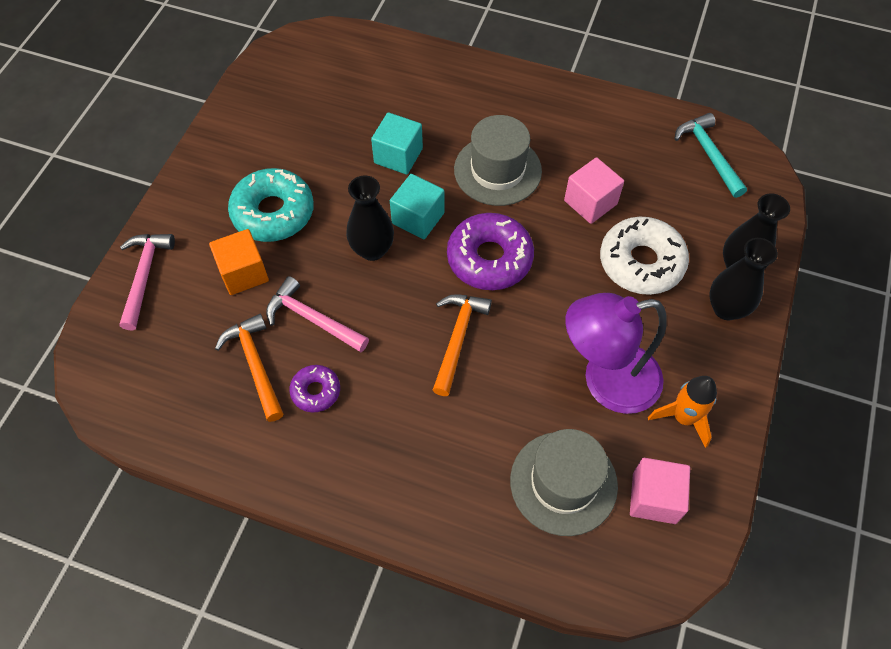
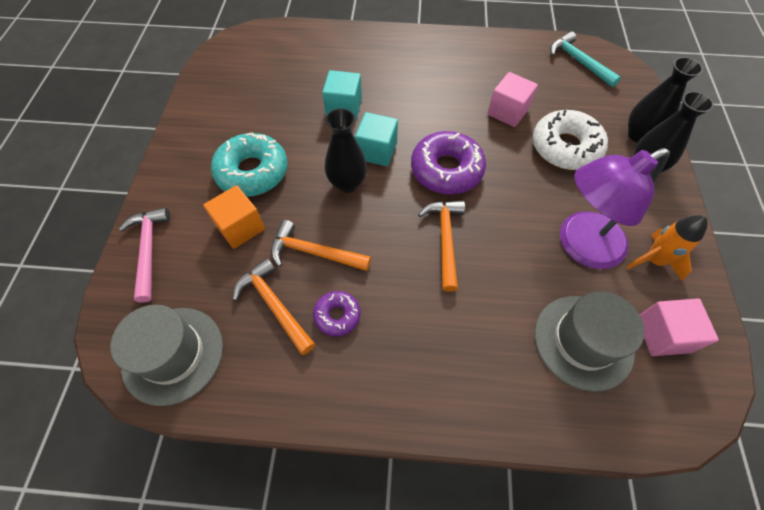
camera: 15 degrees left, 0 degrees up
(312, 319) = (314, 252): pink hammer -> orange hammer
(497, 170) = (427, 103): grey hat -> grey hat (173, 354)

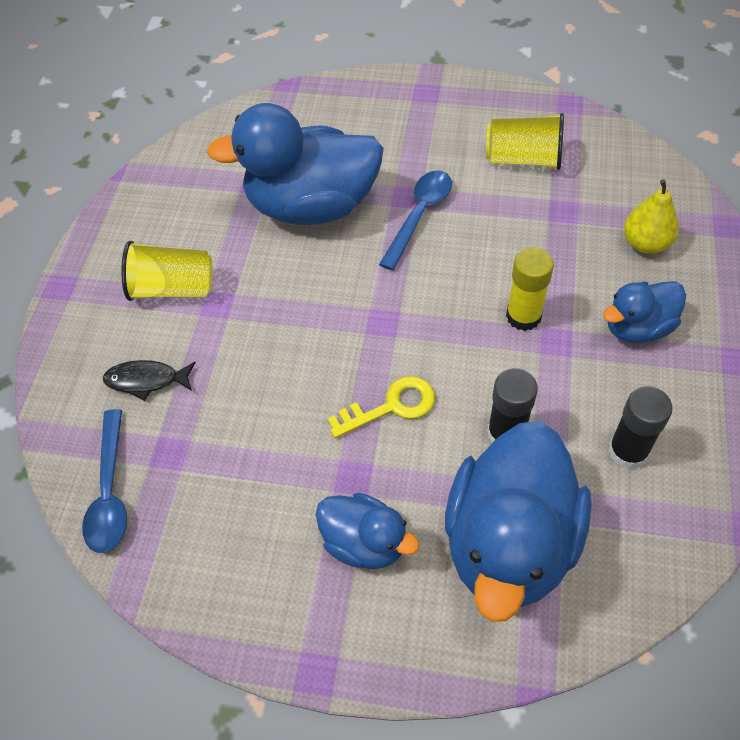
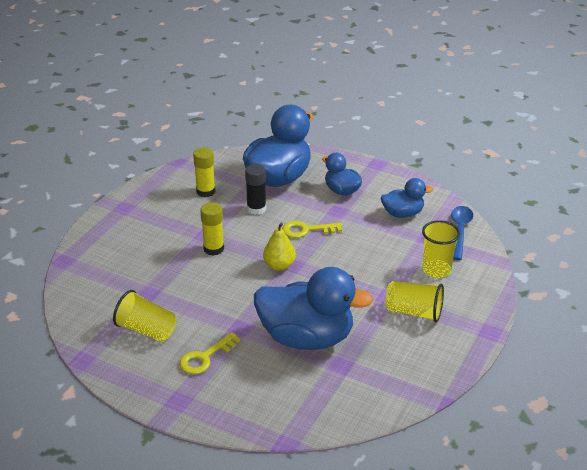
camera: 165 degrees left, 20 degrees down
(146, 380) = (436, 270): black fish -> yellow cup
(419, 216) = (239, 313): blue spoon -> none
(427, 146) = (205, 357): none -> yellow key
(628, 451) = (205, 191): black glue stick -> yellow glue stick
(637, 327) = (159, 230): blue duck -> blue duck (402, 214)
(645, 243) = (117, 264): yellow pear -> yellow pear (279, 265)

== == ==

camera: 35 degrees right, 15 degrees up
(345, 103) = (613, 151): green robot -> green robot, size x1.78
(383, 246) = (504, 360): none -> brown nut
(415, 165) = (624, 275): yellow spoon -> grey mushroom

== == ==

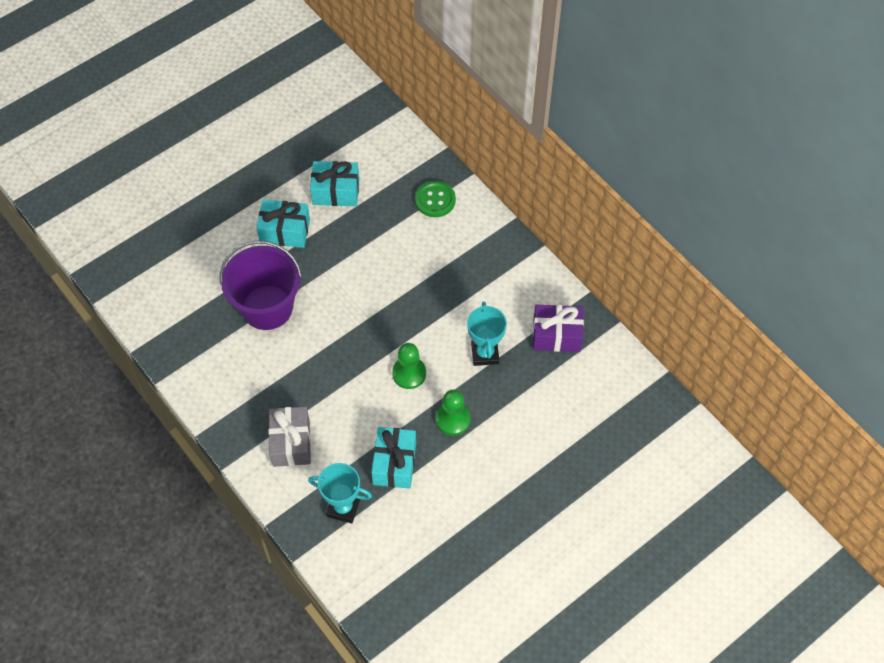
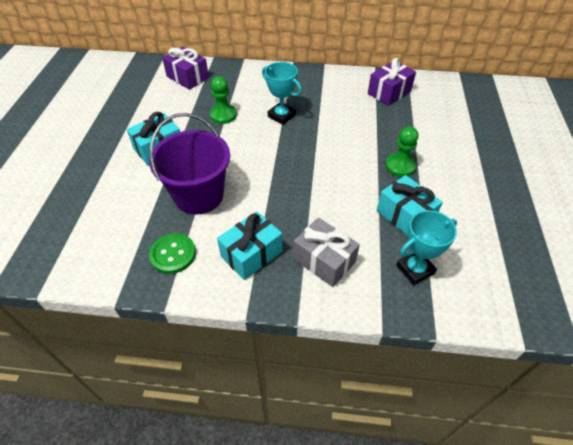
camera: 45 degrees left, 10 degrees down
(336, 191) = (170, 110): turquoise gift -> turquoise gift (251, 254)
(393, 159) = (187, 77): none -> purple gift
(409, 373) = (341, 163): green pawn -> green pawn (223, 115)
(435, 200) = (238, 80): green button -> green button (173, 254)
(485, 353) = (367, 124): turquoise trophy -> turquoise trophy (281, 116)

== == ==

* PROBLEM REQUIREMENTS *
Repeat exactly the lines above, beginning at the one containing "camera: 15 degrees left, 0 degrees up" and ending at the one containing "(419, 216) = (239, 313): blue spoon -> none". Do not carry over any pictures.

* THE ANSWER *
camera: 15 degrees left, 0 degrees up
(312, 319) = (314, 252): pink hammer -> orange hammer
(497, 170) = (427, 103): grey hat -> grey hat (173, 354)

camera: 165 degrees left, 20 degrees down
(146, 380) = (436, 270): black fish -> yellow cup
(419, 216) = (239, 313): blue spoon -> none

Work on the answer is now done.